━━━━━ Data section ━━━━━
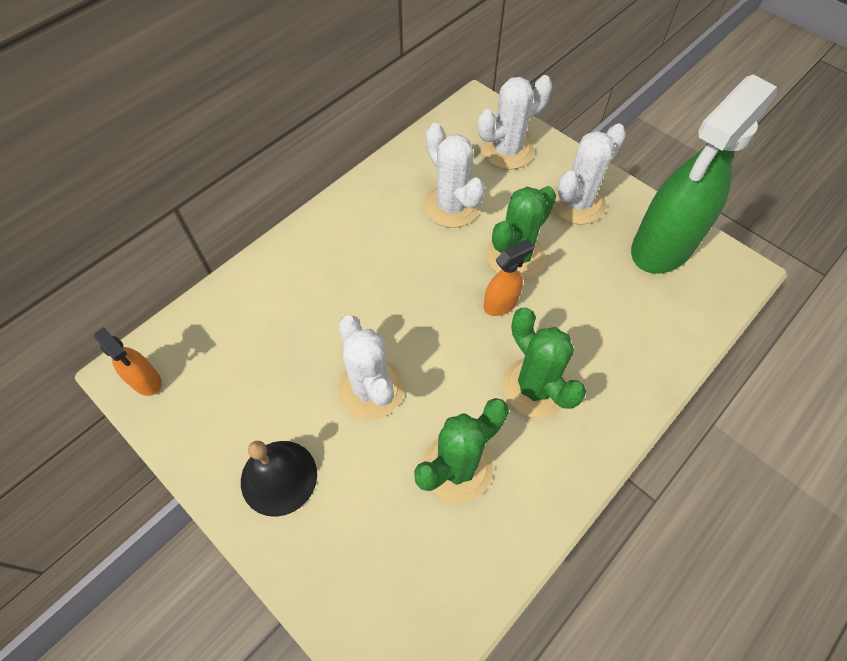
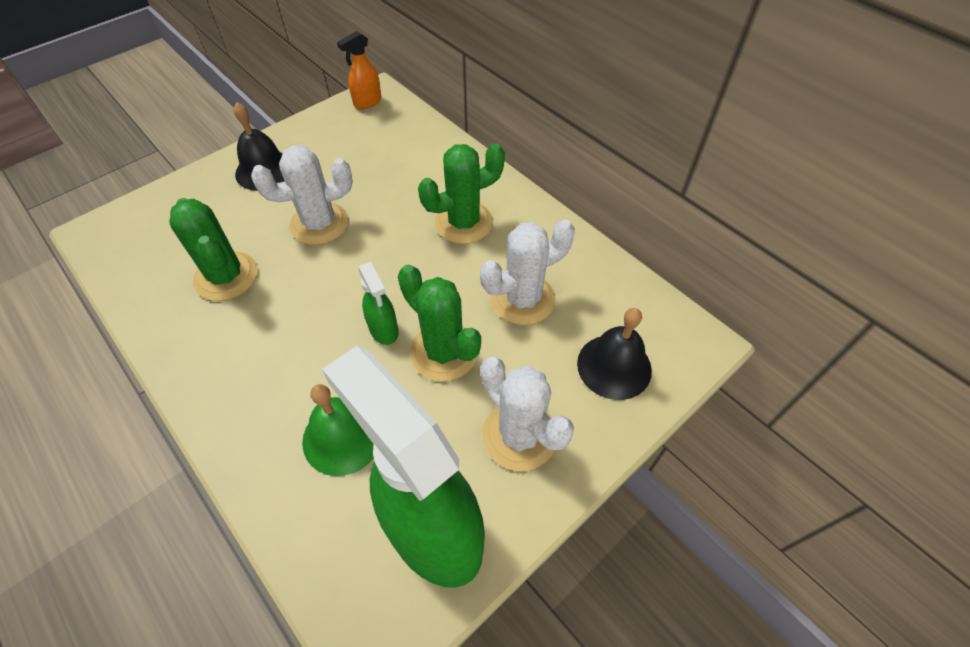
camera: 95 degrees right, 5 degrees down
(501, 304) = (384, 330): orange spray bottle -> green spray bottle
(507, 150) = (614, 366): white cactus -> black bell
(535, 387) = (279, 346): green cactus -> green cactus (464, 223)
(609, 316) = (342, 437): none -> green bell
━━━━━
▶ **How to complete this task**
Word for word, write out each of the records, but not the pictures.

▶ **Your solution**
camera: 95 degrees right, 5 degrees down
(501, 304) = (384, 330): orange spray bottle -> green spray bottle
(507, 150) = (614, 366): white cactus -> black bell
(535, 387) = (279, 346): green cactus -> green cactus (464, 223)
(609, 316) = (342, 437): none -> green bell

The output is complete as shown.